#### [Dataset excerpts]

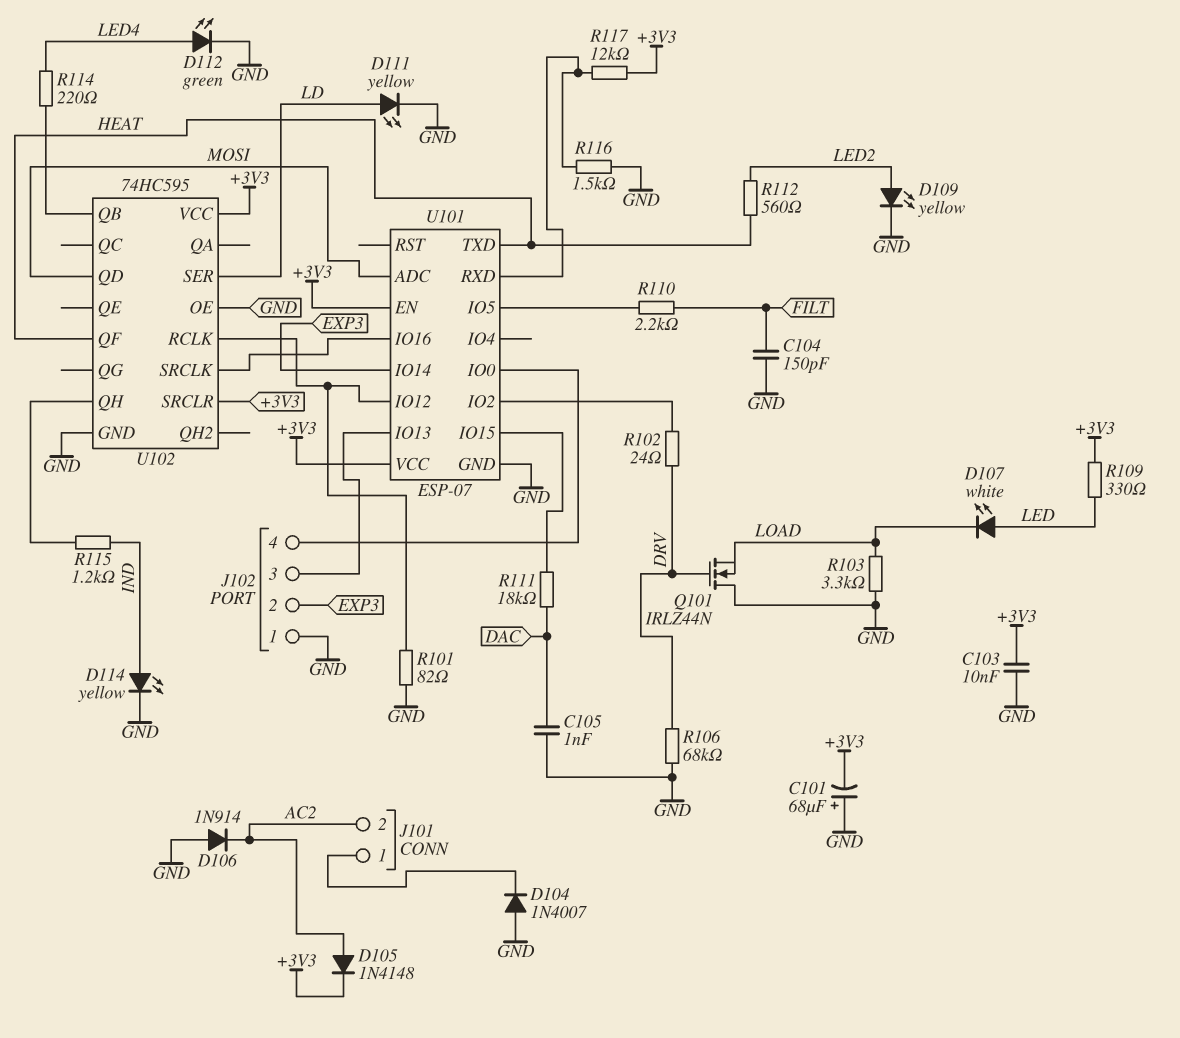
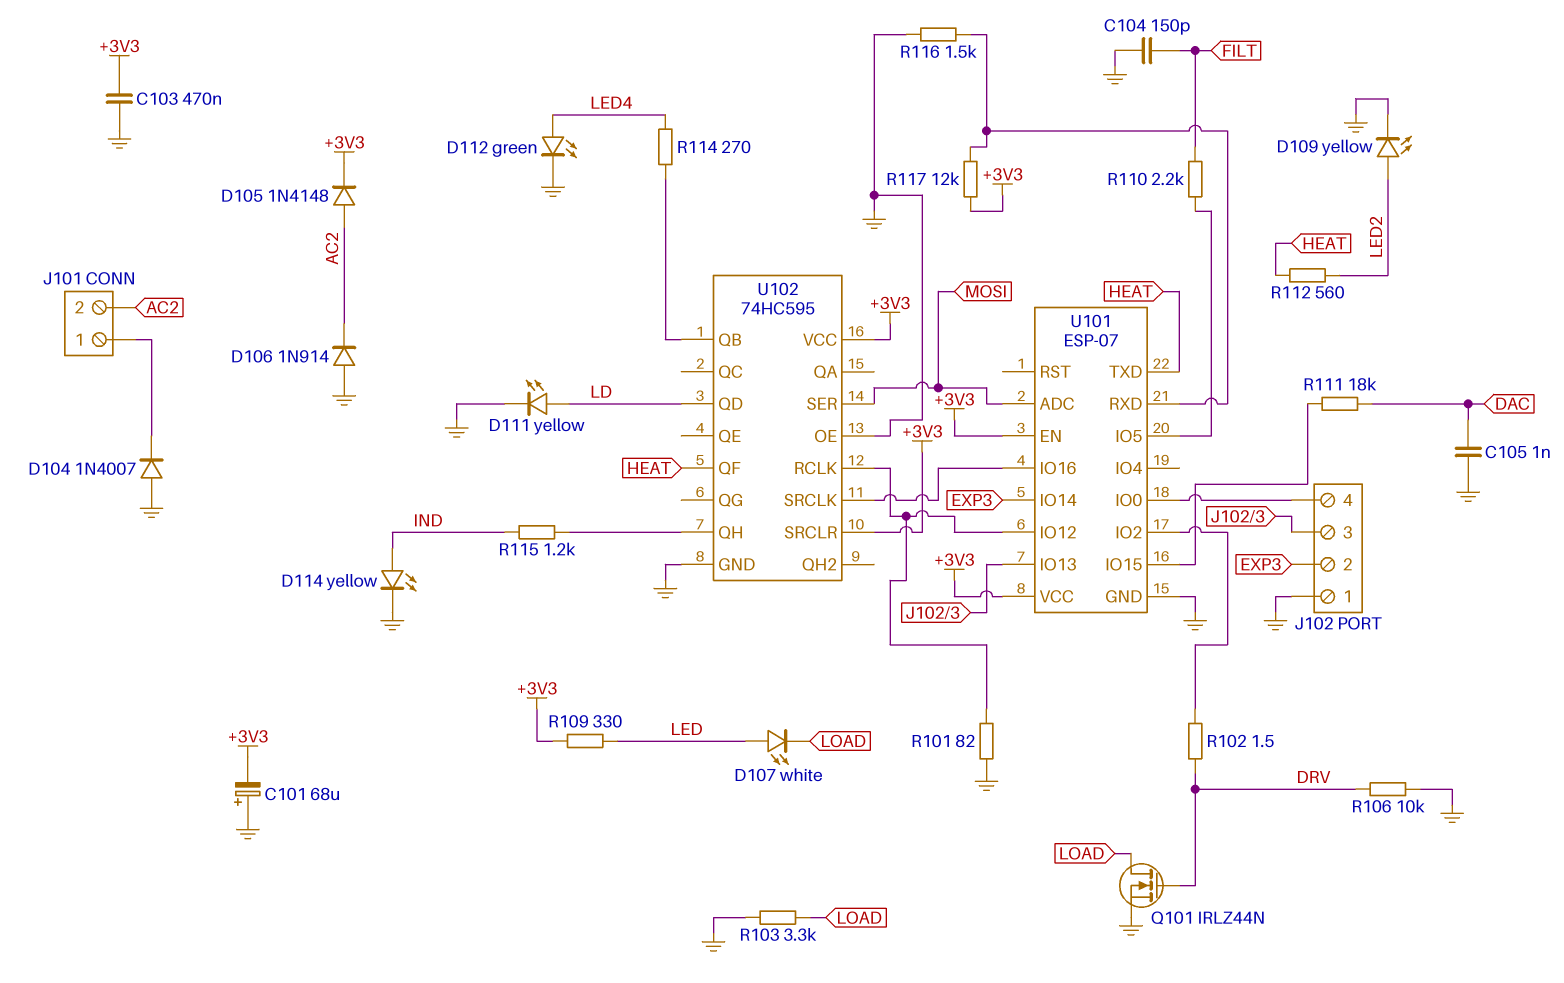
C103: 10nF (+3V3, GND) -> 470nF (+3V3, GND)
Q101: NMOS IRLZ44N (G DRV, D GND, S LOAD) -> NMOS IRLZ44N (G DRV, D LOAD, S GND)
R102: 24 (DRV, U101/IO2) -> 1.5 (DRV, U101/IO2)
R106: 68k (DRV, GND) -> 10k (DRV, GND)
R114: 220 (LED4, U102/QB) -> 270 (LED4, U102/QB)
U102 pin QD: MOSI -> LD
U102 pin SER: LD -> MOSI

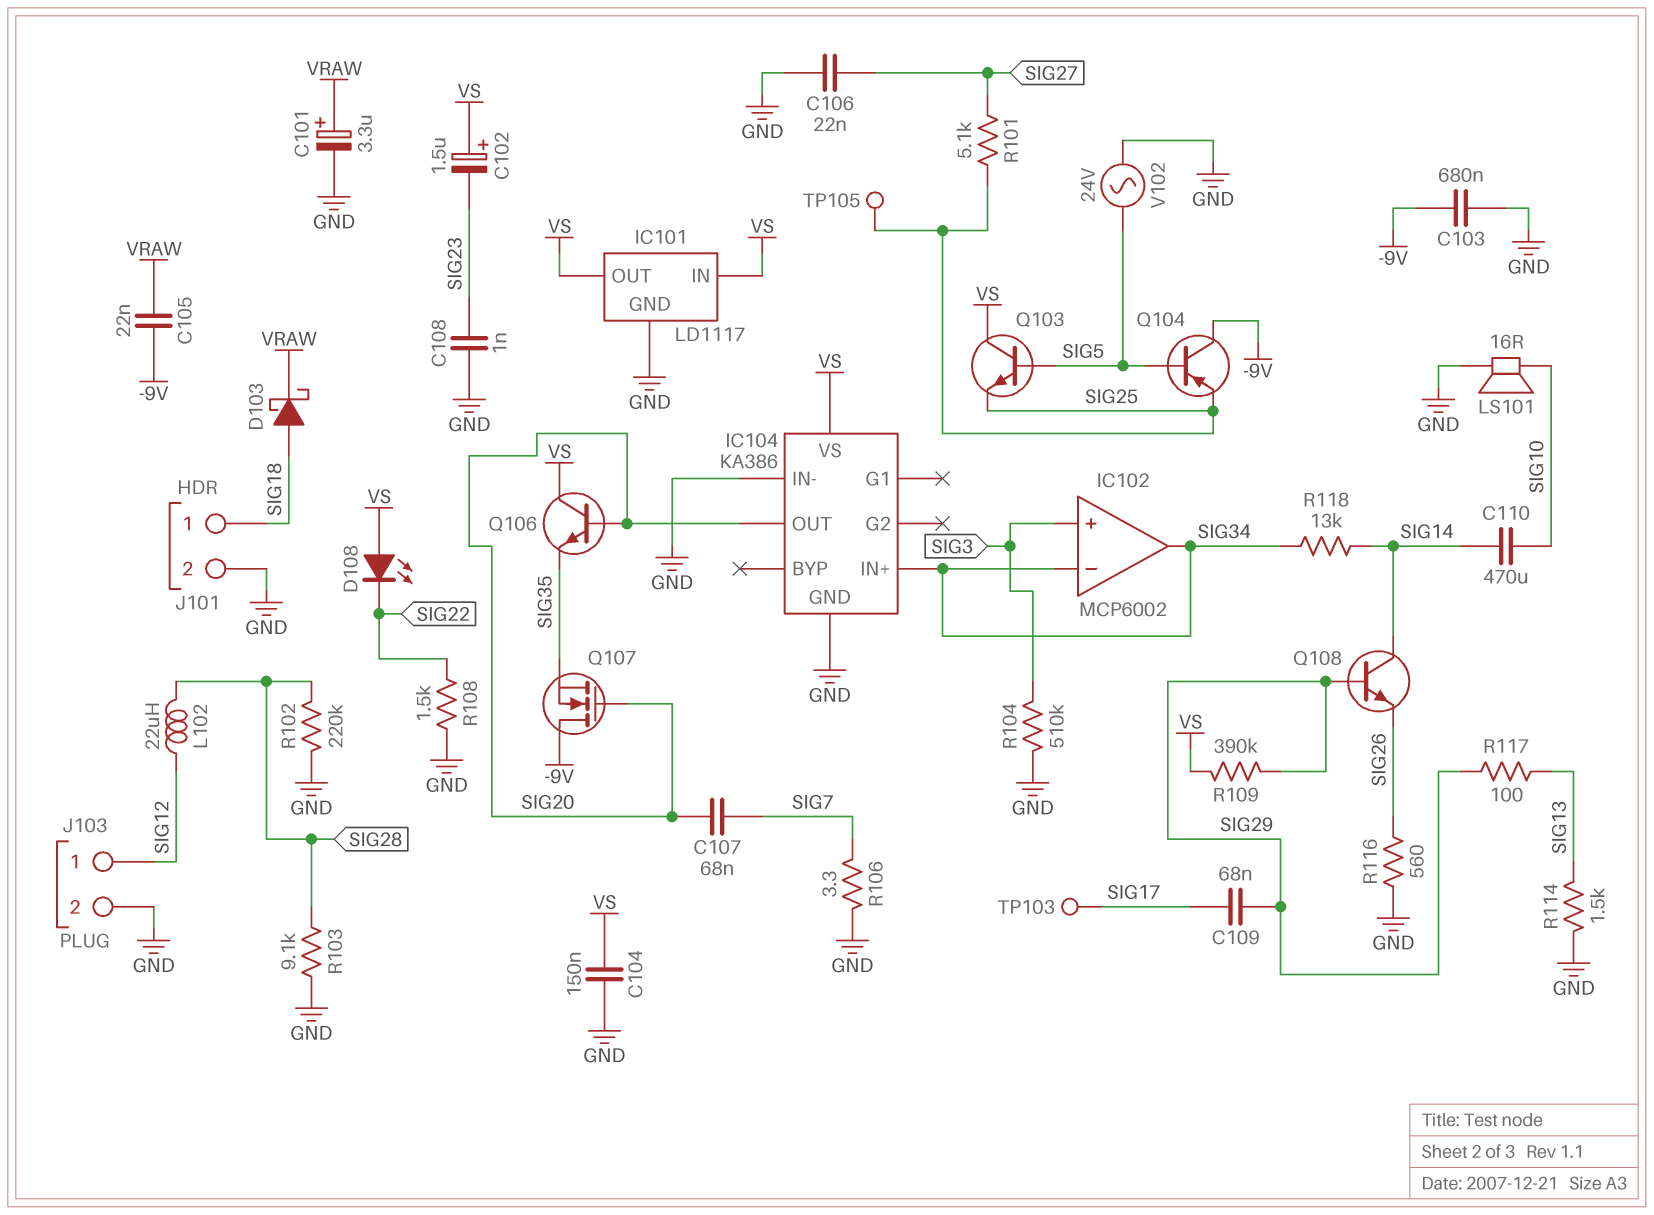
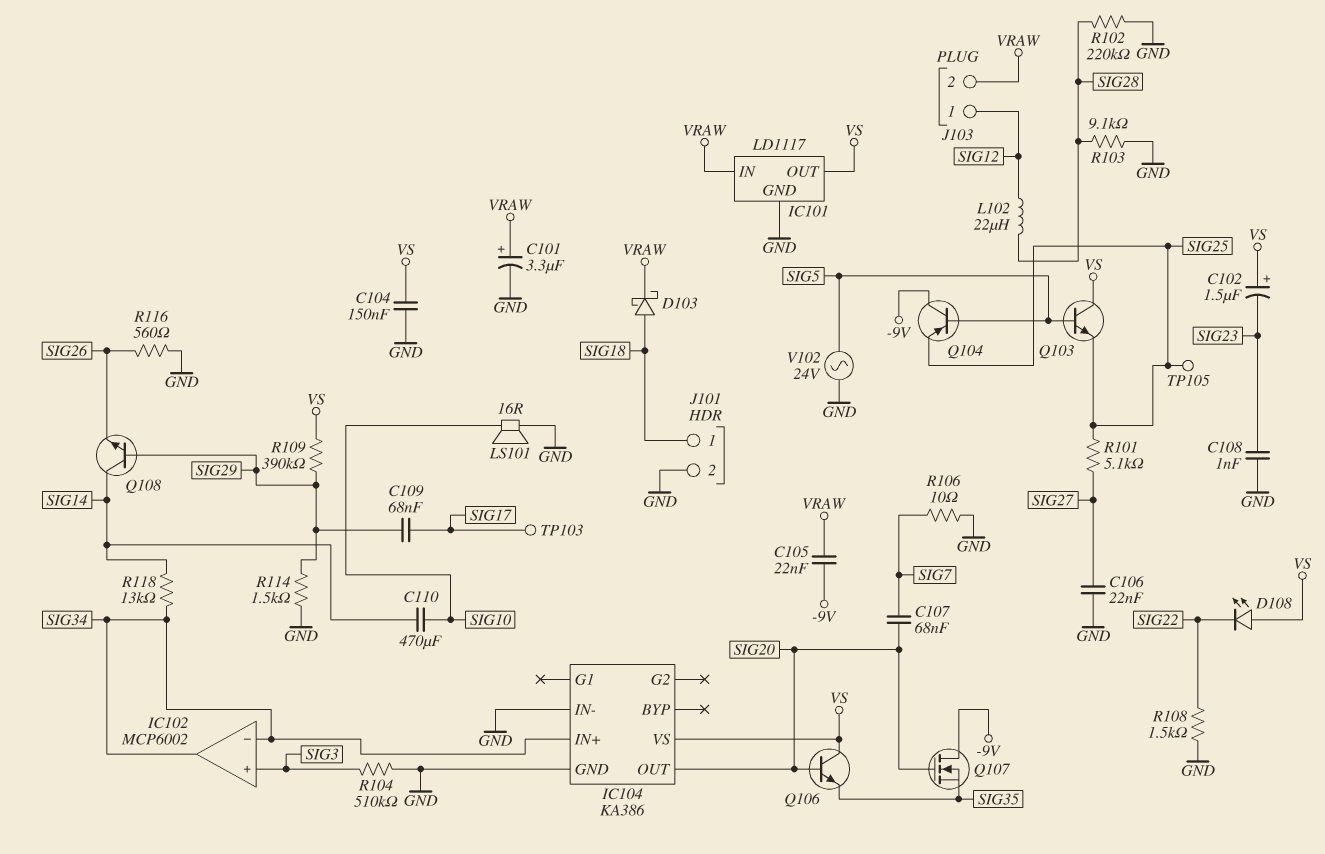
C103: 680nF (-9V, GND) -> none
IC101 pin IN: VS -> VRAW
J103 pin 2: GND -> VRAW
R106: 3.3 (GND, SIG7) -> 10 (GND, SIG7)
R114: 1.5k (GND, SIG13) -> 1.5k (GND, SIG29)
R117: 100 (SIG13, SIG29) -> none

#### [Required action]
Whenever the word "none" occurs in a line of the records, that line counts toward the total; state the total only.

#### [Written reply]
2